-- Opening Marker --

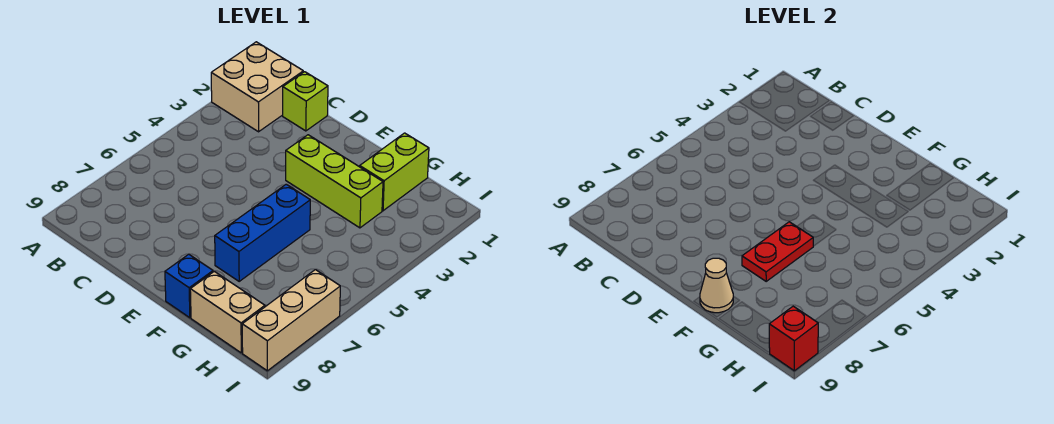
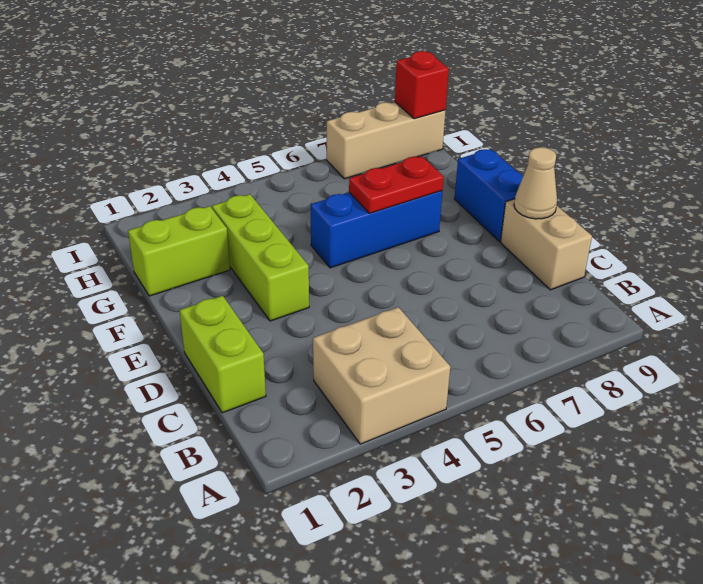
tan brick A1:B2 level 1 -> tan brick A3:B4 level 1
lime brick C1 level 1 -> lime brick C1:D1 level 1
blue brick F9 level 1 -> blue brick E9:F9 level 1
tan cone F9 level 2 -> tan cone D9 level 2
tan brick G9:H9 level 1 -> tan brick C9:D9 level 1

-- Closing Marker --

Each record above should be copied character for character, with pictures dropped.

tan brick A1:B2 level 1 -> tan brick A3:B4 level 1
lime brick C1 level 1 -> lime brick C1:D1 level 1
blue brick F9 level 1 -> blue brick E9:F9 level 1
tan cone F9 level 2 -> tan cone D9 level 2
tan brick G9:H9 level 1 -> tan brick C9:D9 level 1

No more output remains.